# Data extracts
┄┄┄┄┄┄

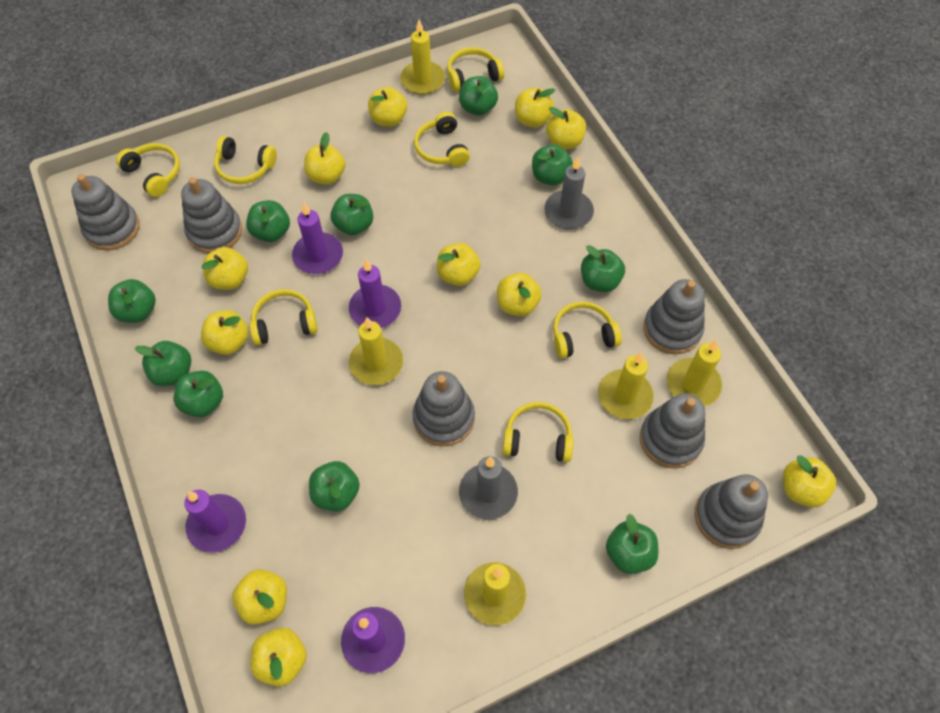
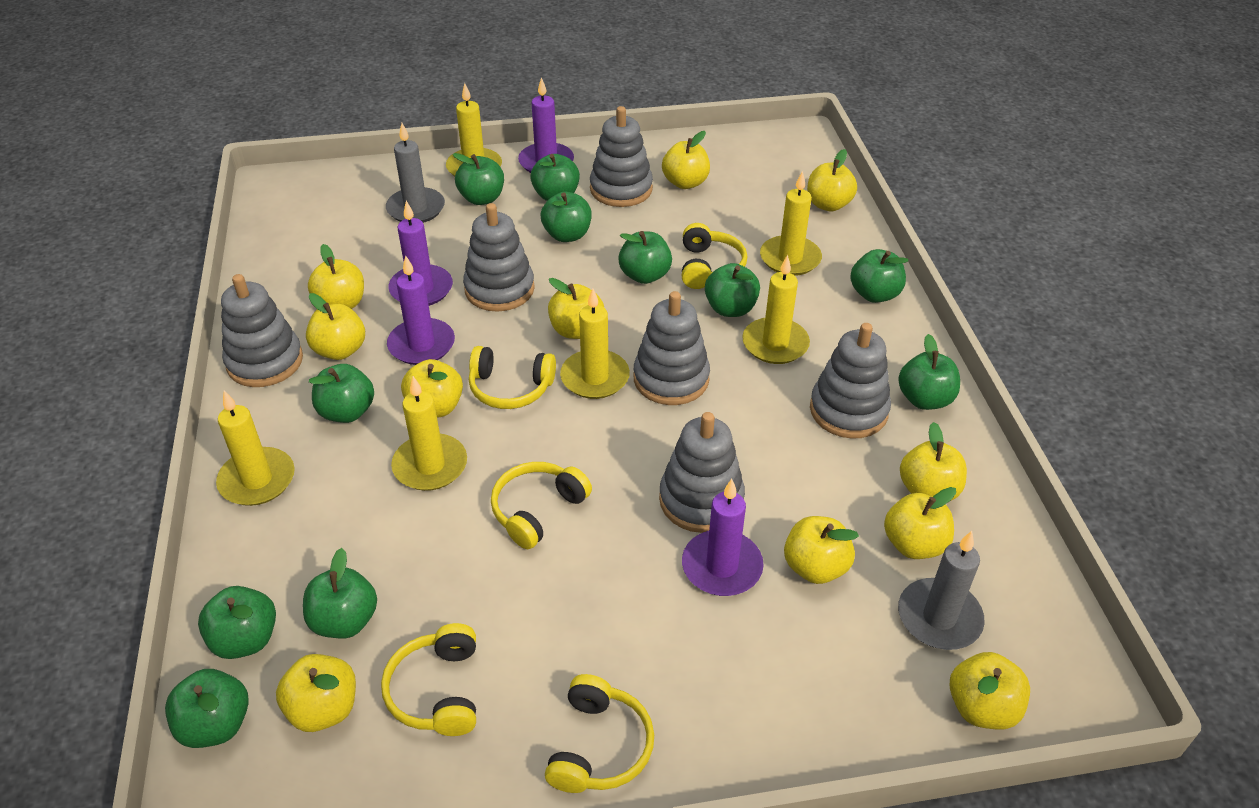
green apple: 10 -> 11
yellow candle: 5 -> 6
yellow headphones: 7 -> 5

┄┄┄┄┄┄

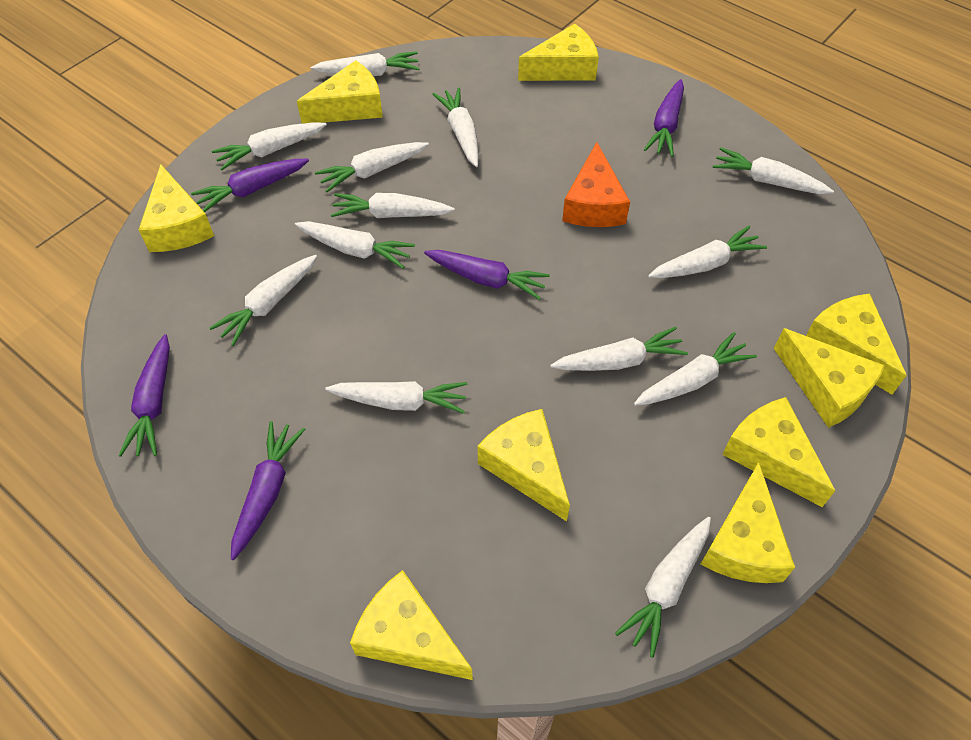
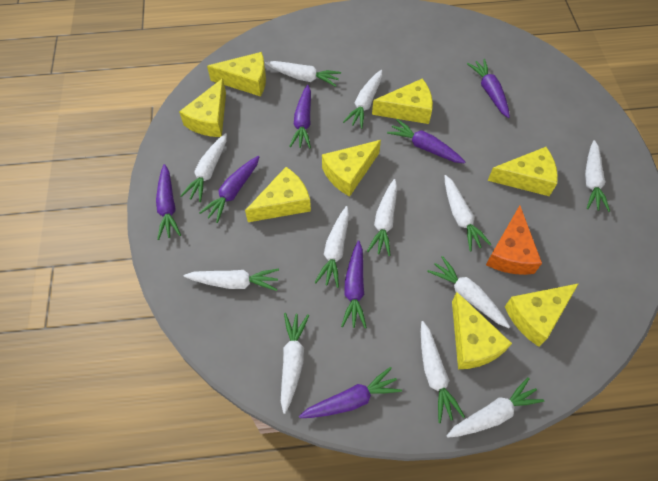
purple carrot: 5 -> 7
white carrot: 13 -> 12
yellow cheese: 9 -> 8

┄┄┄┄┄┄

# Exercise objective
Everything from the line with "green apple: 10 -> 11" through the line with "yellow headphones: 7 -> 5" in the listing above must be retyped exactly, with nothing added.

# Solved problem
green apple: 10 -> 11
yellow candle: 5 -> 6
yellow headphones: 7 -> 5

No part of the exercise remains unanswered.